→ **What is required**: Every line of the records below from the line with "purple brick D4:F4" up to and including the line with "red slope F2:G4" must be reproduced exactly, and no line outside that range.

→ **Data excerpts**:
▼

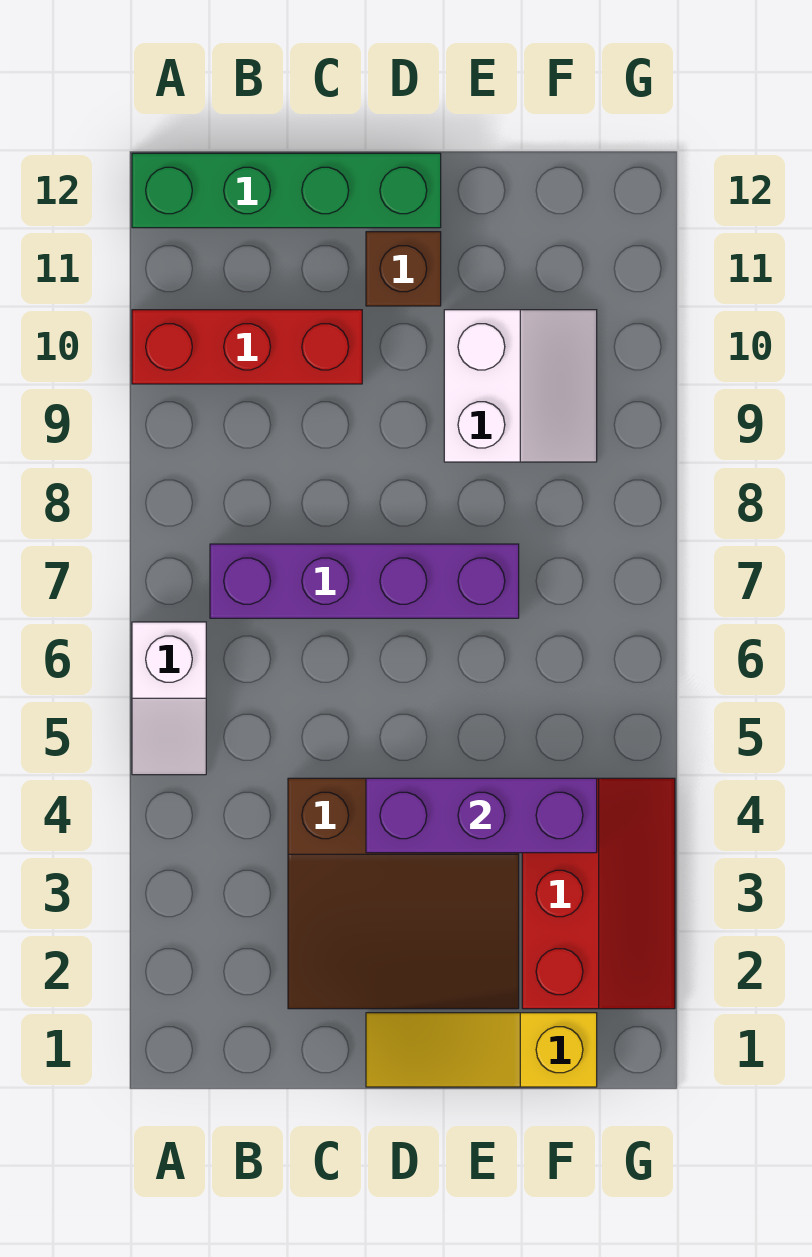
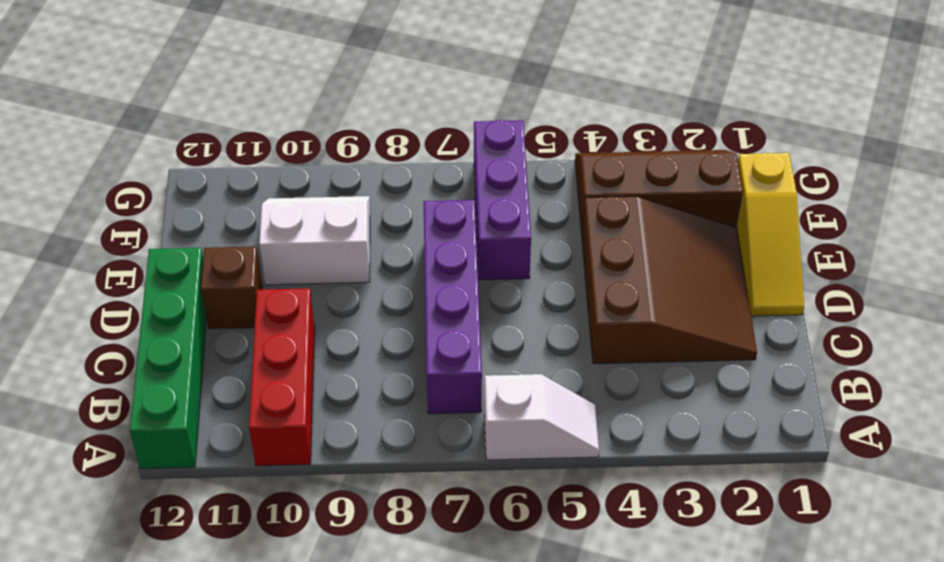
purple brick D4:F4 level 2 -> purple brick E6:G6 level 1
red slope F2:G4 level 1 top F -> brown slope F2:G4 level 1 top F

▲
▼

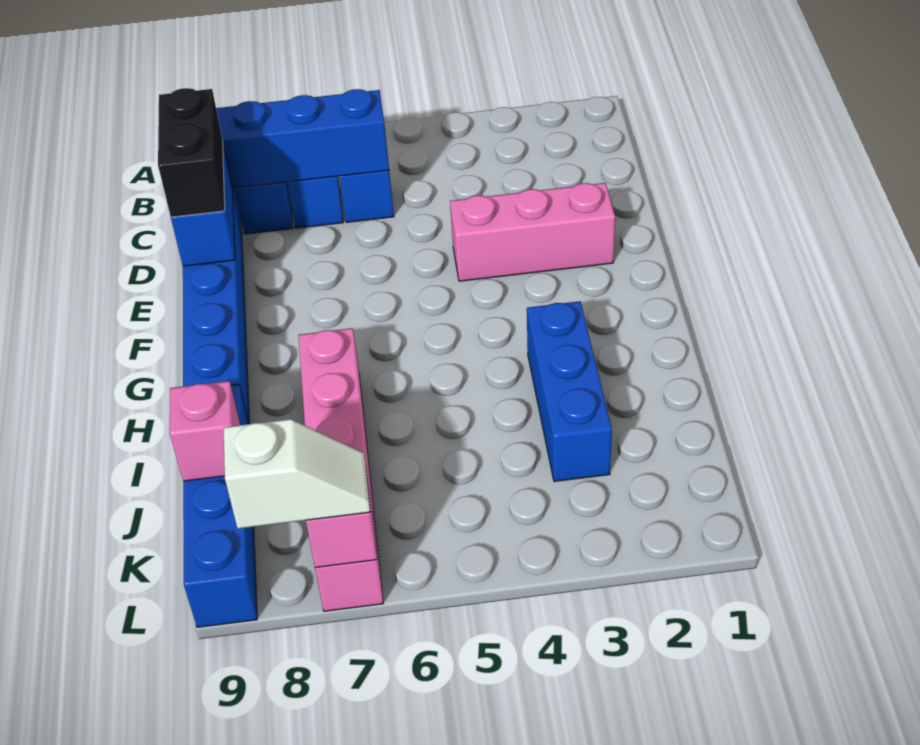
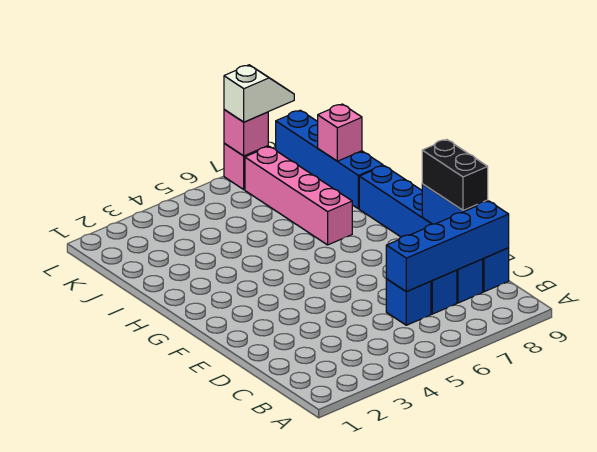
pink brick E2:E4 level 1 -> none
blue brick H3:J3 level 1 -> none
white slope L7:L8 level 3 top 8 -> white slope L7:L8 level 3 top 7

▲

→ **Answer section**:
purple brick D4:F4 level 2 -> purple brick E6:G6 level 1
red slope F2:G4 level 1 top F -> brown slope F2:G4 level 1 top F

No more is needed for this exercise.